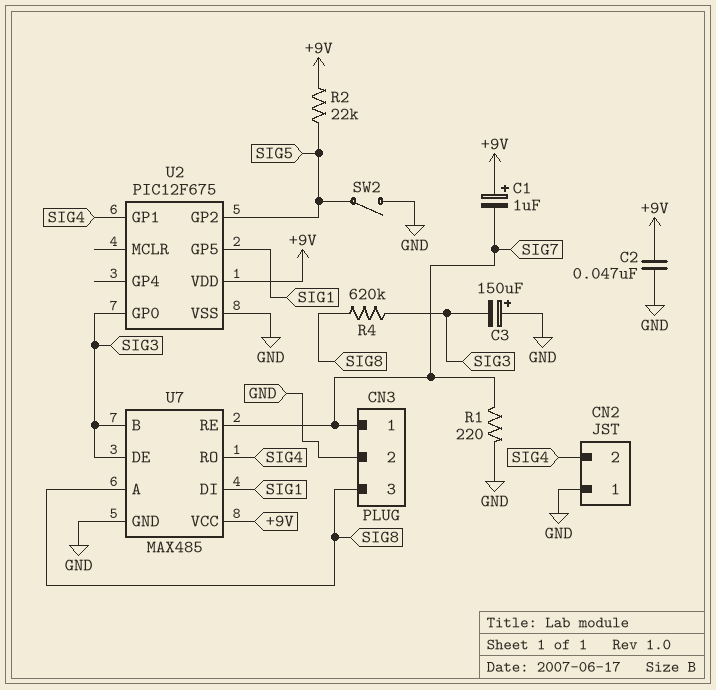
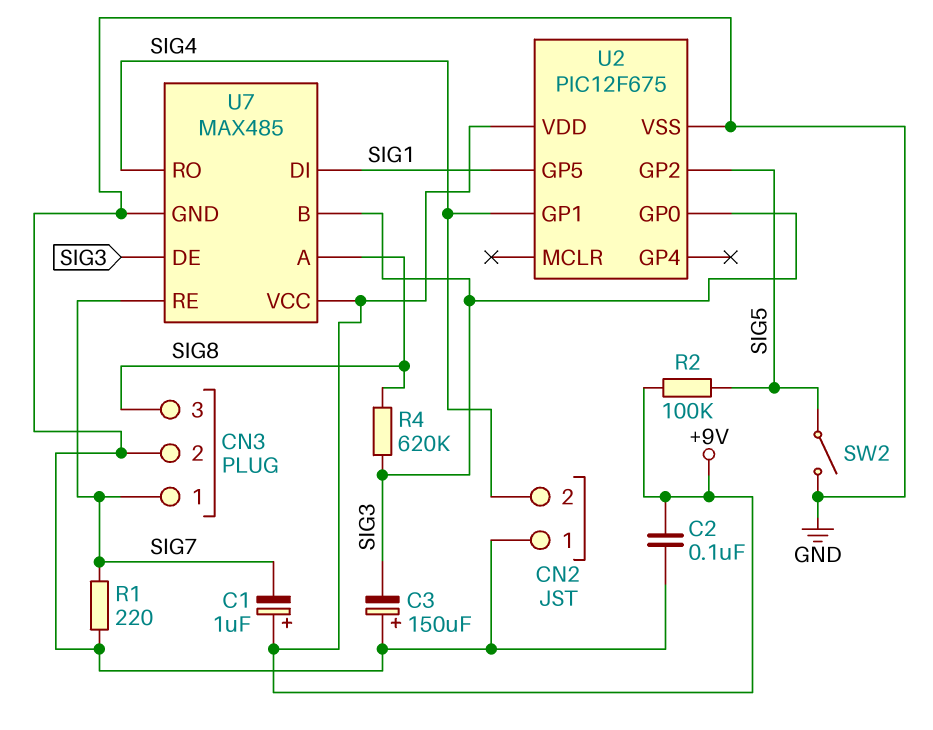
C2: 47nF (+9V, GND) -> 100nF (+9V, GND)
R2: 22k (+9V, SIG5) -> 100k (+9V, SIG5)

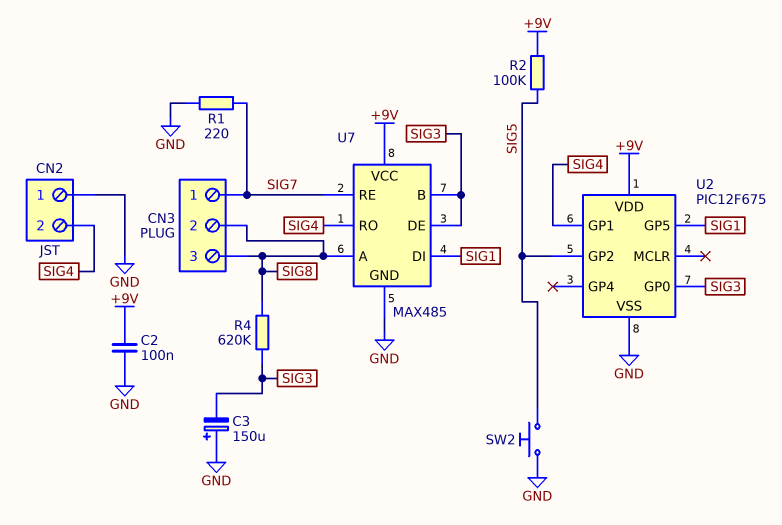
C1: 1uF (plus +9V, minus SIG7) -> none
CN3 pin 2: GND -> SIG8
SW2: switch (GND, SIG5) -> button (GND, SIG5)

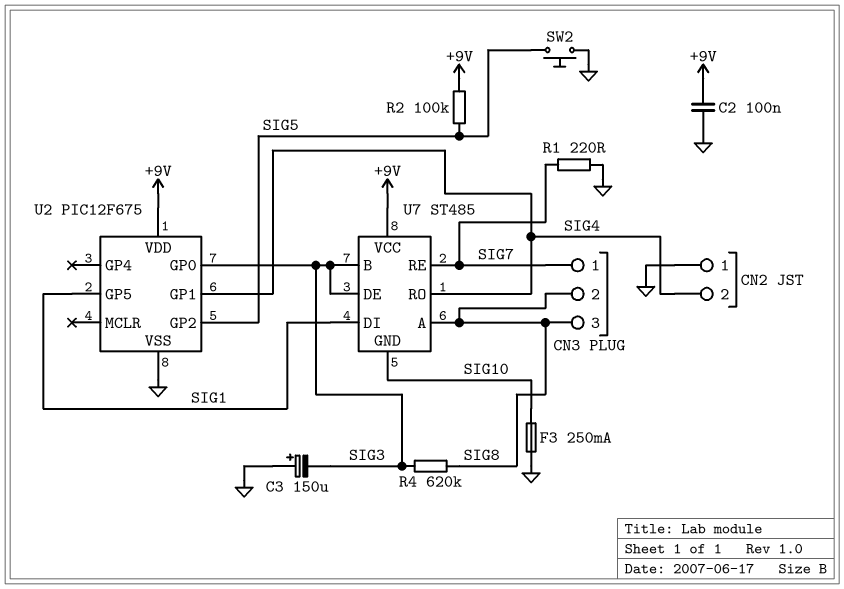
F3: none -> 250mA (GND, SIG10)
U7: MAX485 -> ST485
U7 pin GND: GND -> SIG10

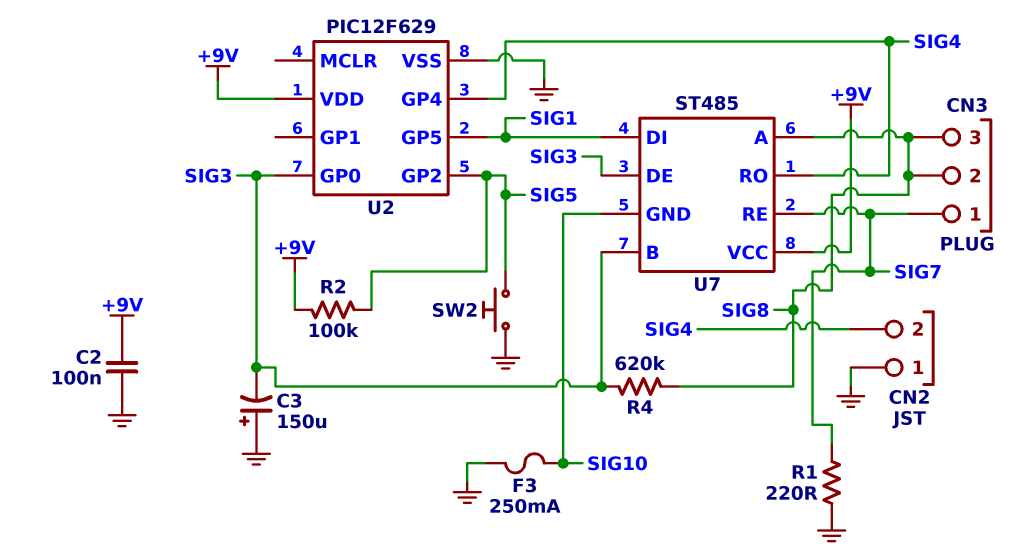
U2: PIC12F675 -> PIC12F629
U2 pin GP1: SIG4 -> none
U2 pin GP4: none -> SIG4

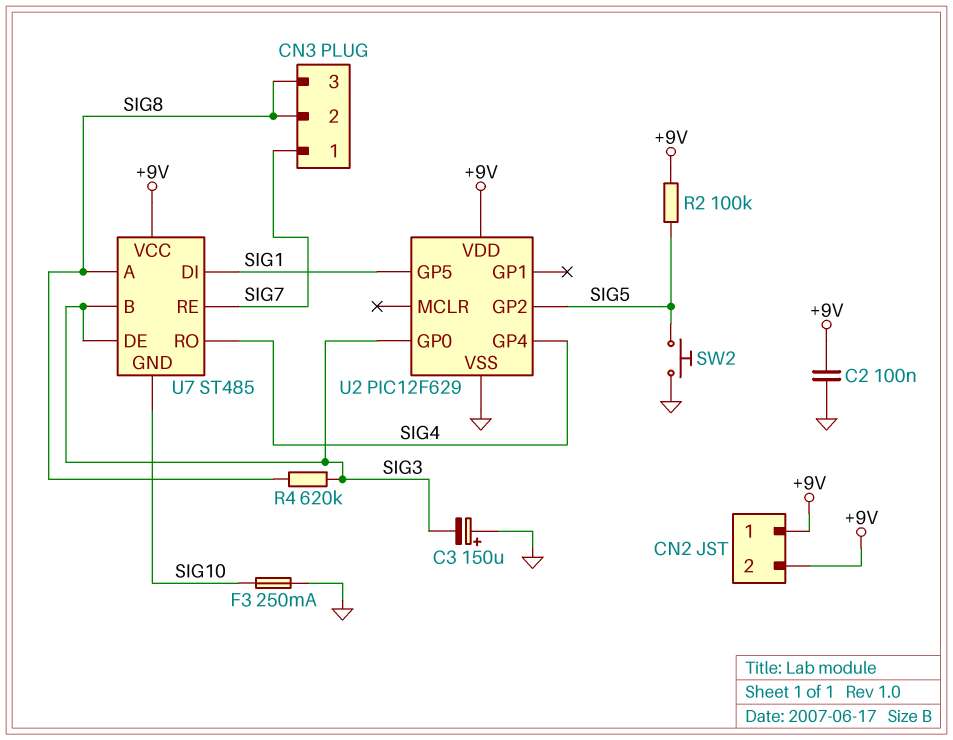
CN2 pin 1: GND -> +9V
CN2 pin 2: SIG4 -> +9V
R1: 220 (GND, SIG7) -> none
==
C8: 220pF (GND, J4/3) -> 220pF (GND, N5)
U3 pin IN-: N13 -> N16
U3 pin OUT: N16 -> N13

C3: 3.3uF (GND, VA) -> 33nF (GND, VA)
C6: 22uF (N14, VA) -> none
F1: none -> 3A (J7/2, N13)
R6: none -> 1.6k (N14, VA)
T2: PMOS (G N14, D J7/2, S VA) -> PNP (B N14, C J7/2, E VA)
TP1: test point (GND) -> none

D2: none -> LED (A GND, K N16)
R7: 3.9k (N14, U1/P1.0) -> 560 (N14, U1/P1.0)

## EXERCISE OBJECTIVE
Copy out the listing above from the line containing "R2: 22k (+9V, SIG5) -> 100k (+9V, SIG5)" to the line containing "R1: 220 (GND, SIG7) -> none", both included, exactly as written and minus the images.

## FINAL ANSWER
R2: 22k (+9V, SIG5) -> 100k (+9V, SIG5)

C1: 1uF (plus +9V, minus SIG7) -> none
CN3 pin 2: GND -> SIG8
SW2: switch (GND, SIG5) -> button (GND, SIG5)

F3: none -> 250mA (GND, SIG10)
U7: MAX485 -> ST485
U7 pin GND: GND -> SIG10

U2: PIC12F675 -> PIC12F629
U2 pin GP1: SIG4 -> none
U2 pin GP4: none -> SIG4

CN2 pin 1: GND -> +9V
CN2 pin 2: SIG4 -> +9V
R1: 220 (GND, SIG7) -> none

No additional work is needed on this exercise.